WHAT IS BEING ASKED
Your answer should hold only the lines from the one with "gray circle: (404, 1362)" through the end of the records, repeated exactly and minus any pictures.

RECORDS SHOWN
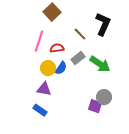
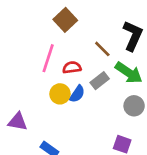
green arrow: (100, 64) -> (129, 73), moved
purple triangle: (44, 89) -> (18, 122), moved
gray circle: (104, 97) -> (134, 106), moved

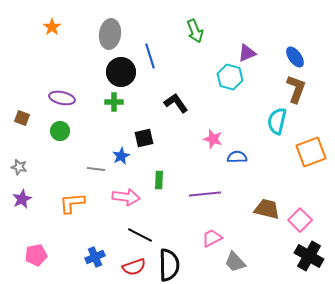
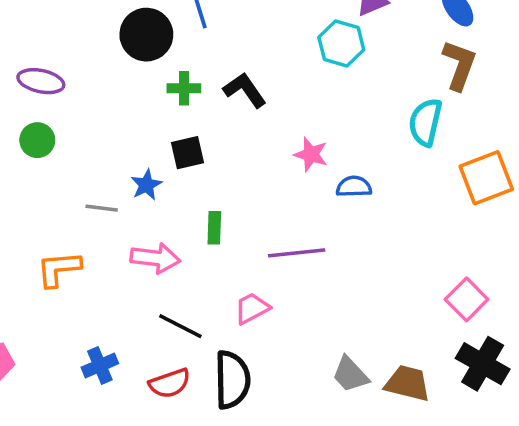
green cross: (114, 102) -> (184, 88), moved
brown trapezoid: (267, 209) -> (407, 383), moved
pink trapezoid: (212, 238) -> (252, 308), moved

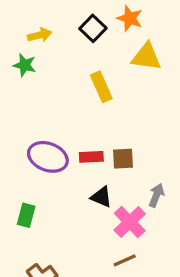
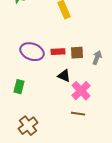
gray arrow: (156, 195) -> (97, 58), moved
brown line: (125, 260) -> (78, 114), turned 32

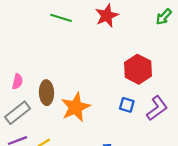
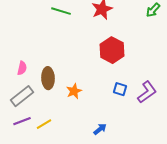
red hexagon: (138, 69) -> (112, 50), moved
orange star: (76, 107) -> (74, 91), size x0.6

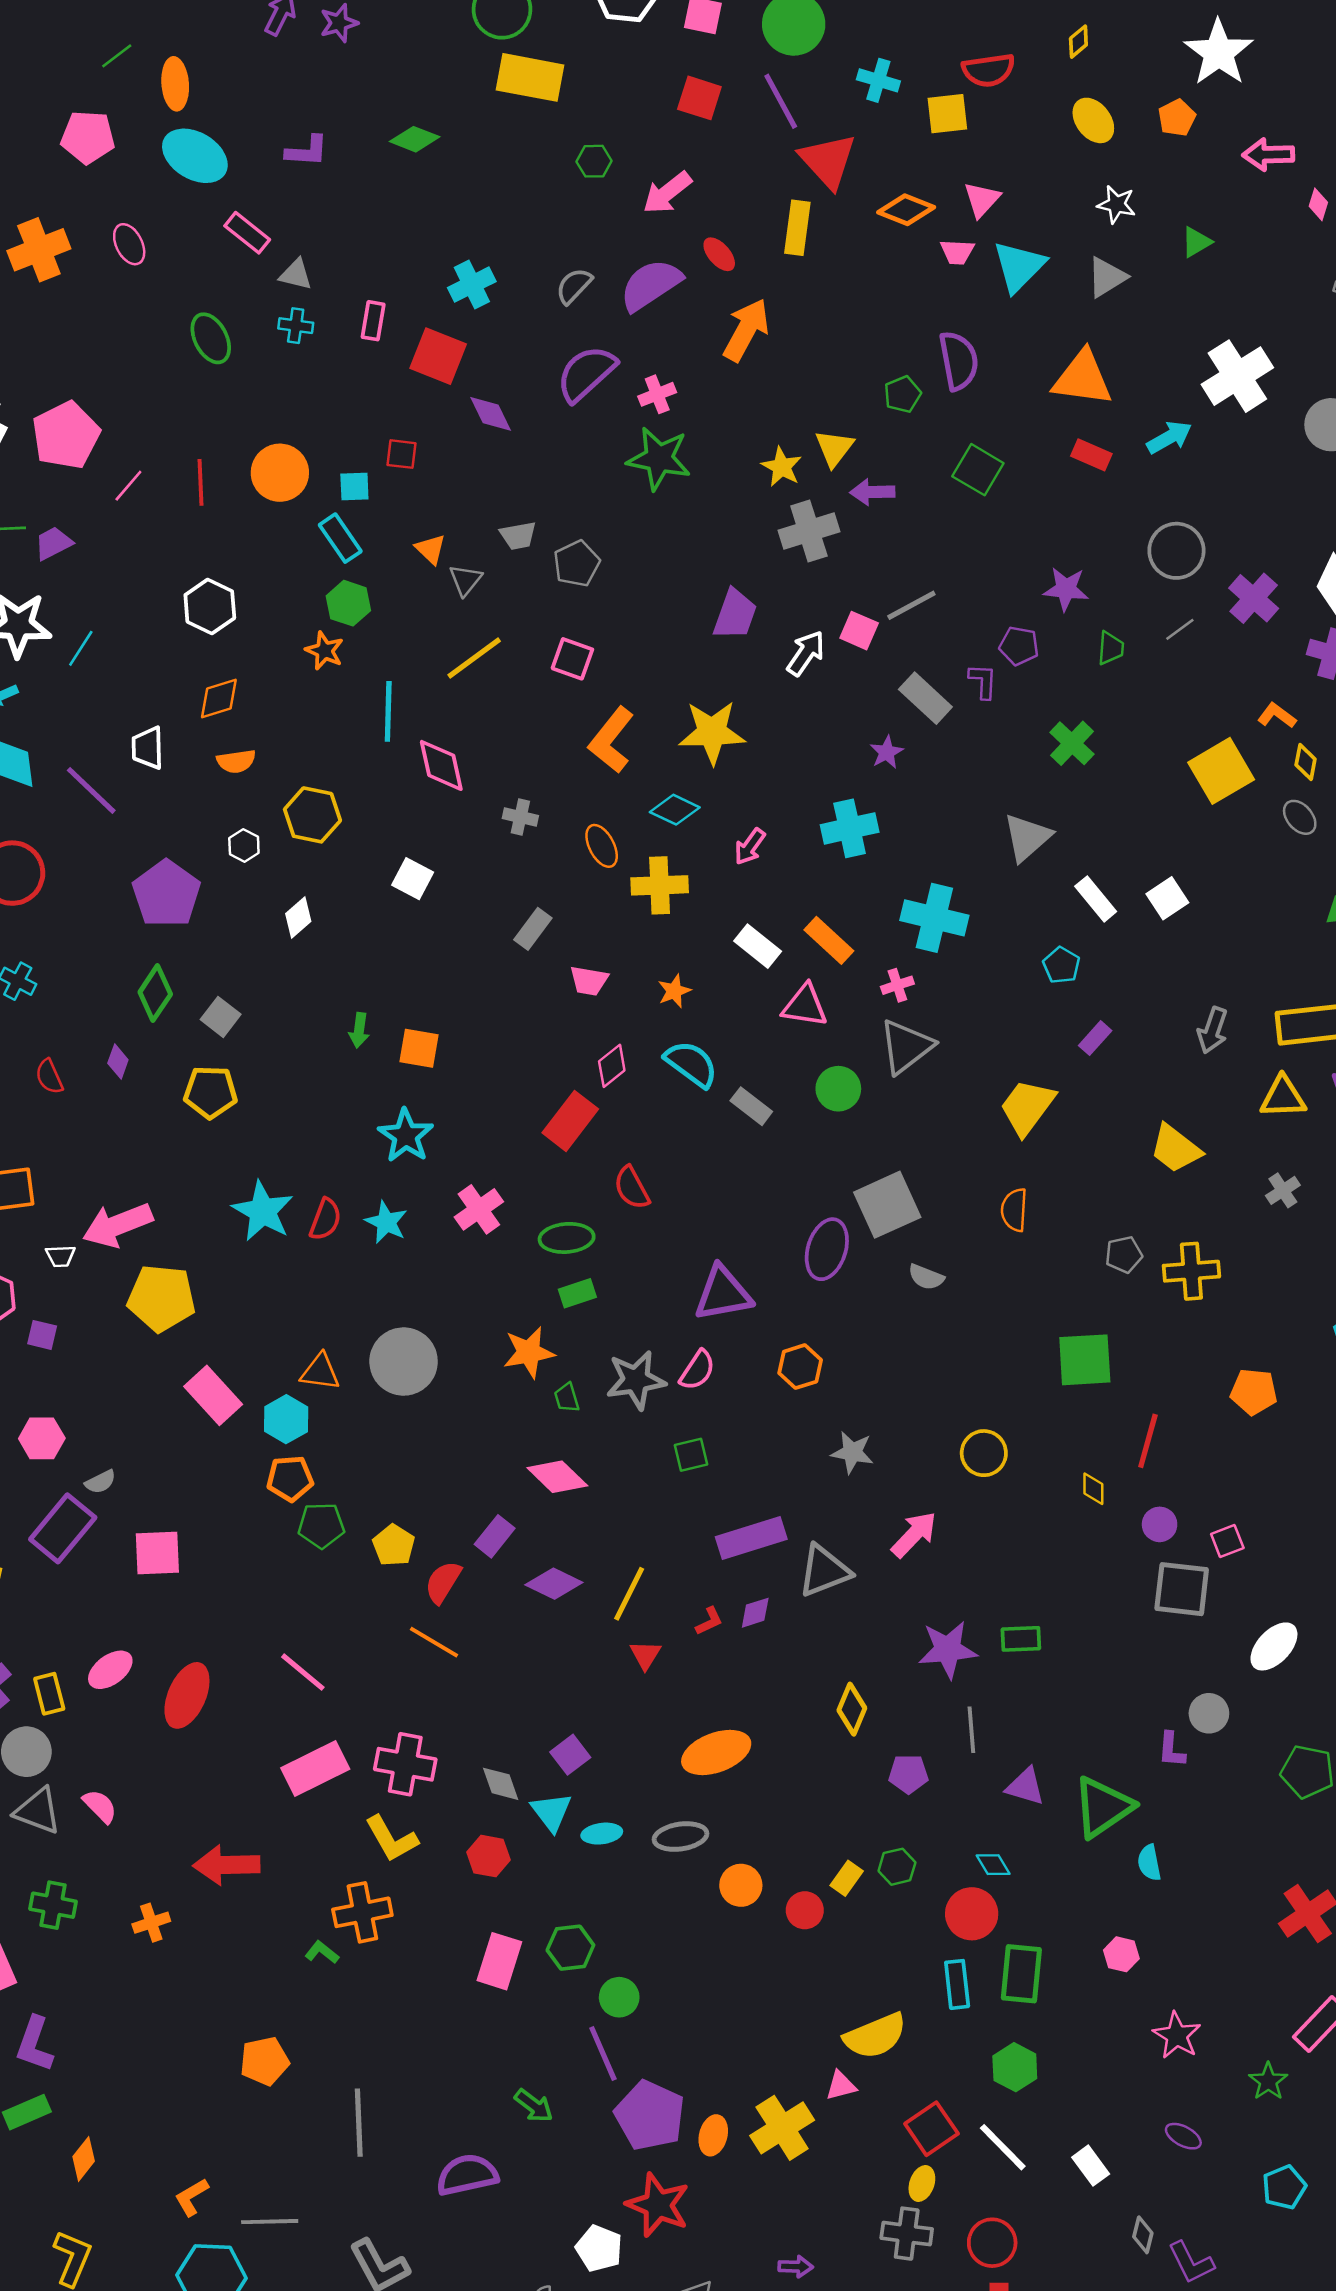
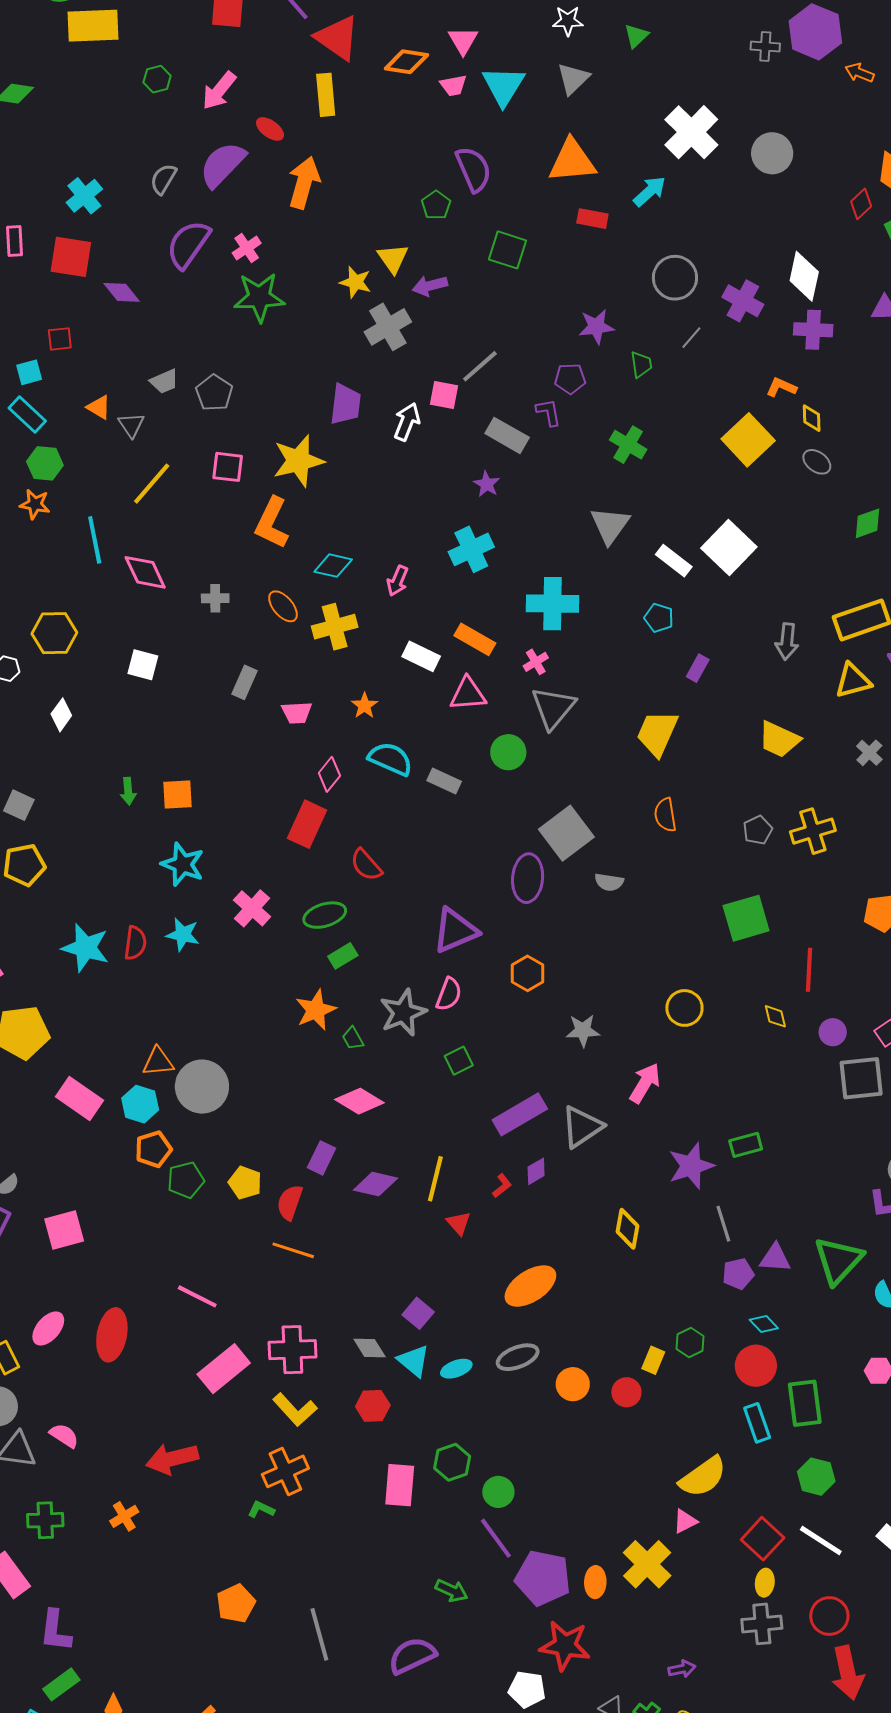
yellow star: (712, 732) -> (298, 461), moved
white square: (1167, 898) -> (729, 547), size x1.6
gray circle: (404, 1362) -> (202, 1087), moved
purple pentagon: (908, 1774) -> (738, 1274), moved

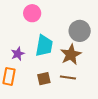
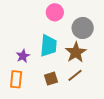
pink circle: (32, 13) -> (55, 12), moved
brown line: (68, 78) -> (75, 75), turned -42

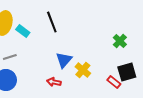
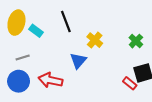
yellow cross: (83, 70) -> (95, 40), moved
red arrow: (54, 82) -> (50, 80), moved, size x1.6

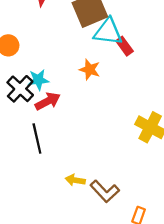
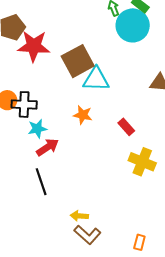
red rectangle: (125, 46) -> (126, 127), moved
black cross: (20, 89) -> (24, 104), moved, turned -35
brown L-shape: (105, 191) -> (88, 235), moved

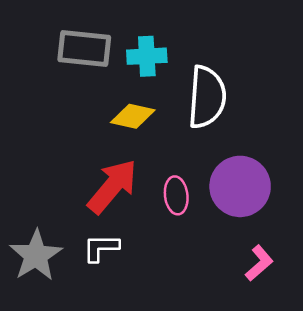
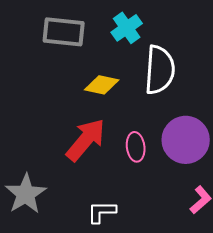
cyan cross: (147, 56) -> (127, 28), moved, turned -32
white L-shape: (101, 248) -> (102, 212), moved

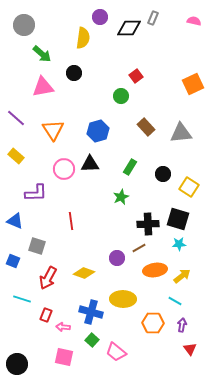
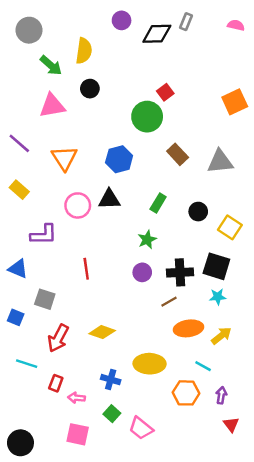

SOLUTION TO THIS PROBLEM
gray circle: (404, 1362) -> (202, 1087), moved
purple pentagon: (908, 1774) -> (738, 1274), moved

pink circle: (32, 13) -> (55, 12), moved
brown line: (68, 78) -> (75, 75), turned -42

yellow cross: (83, 70) -> (95, 40), moved
red arrow: (54, 82) -> (50, 80), moved, size x1.6

red rectangle: (125, 46) -> (126, 127), moved
black cross: (20, 89) -> (24, 104), moved, turned -35
brown L-shape: (105, 191) -> (88, 235), moved

cyan cross: (147, 56) -> (127, 28), moved, turned -32
white L-shape: (101, 248) -> (102, 212), moved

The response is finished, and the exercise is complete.